▶ Exercise:
Where the data below contains pictures, omit them; output the rest word for word.

[Supplied data — start]

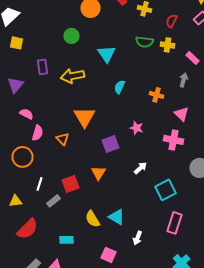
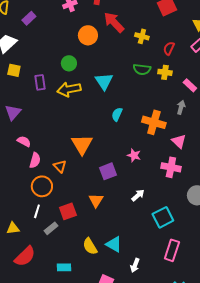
purple rectangle: (42, 67) -> (40, 82), moved
yellow arrow: (72, 76) -> (69, 89), moved
orange cross: (156, 95) -> (154, 122), size x1.6
orange circle: (22, 157) -> (42, 186), moved

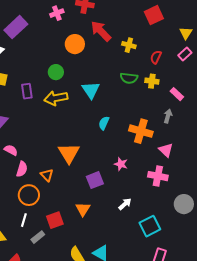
purple rectangle: (29, 18) -> (16, 27), size x1.6

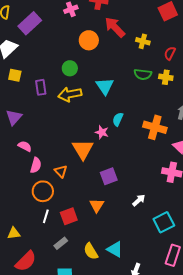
pink star: (121, 164) -> (102, 132), moved
white line: (24, 220) -> (46, 216), moved
gray rectangle: (38, 237) -> (61, 243), moved

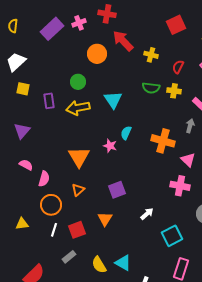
purple rectangle: (30, 23) -> (52, 29), moved
pink semicircle: (25, 146) -> (26, 165), moved
orange triangle: (83, 149) -> (79, 157), moved
orange triangle: (61, 171) -> (78, 190), moved, turned 32
yellow triangle: (14, 233) -> (22, 224), moved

[Supplied data — finish]

▶ Answer box:
purple rectangle: (42, 67) -> (40, 82), moved
yellow arrow: (72, 76) -> (69, 89), moved
orange cross: (156, 95) -> (154, 122), size x1.6
orange circle: (22, 157) -> (42, 186), moved

purple rectangle: (29, 18) -> (16, 27), size x1.6

pink star: (121, 164) -> (102, 132), moved
white line: (24, 220) -> (46, 216), moved
gray rectangle: (38, 237) -> (61, 243), moved

purple rectangle: (30, 23) -> (52, 29), moved
pink semicircle: (25, 146) -> (26, 165), moved
orange triangle: (83, 149) -> (79, 157), moved
orange triangle: (61, 171) -> (78, 190), moved, turned 32
yellow triangle: (14, 233) -> (22, 224), moved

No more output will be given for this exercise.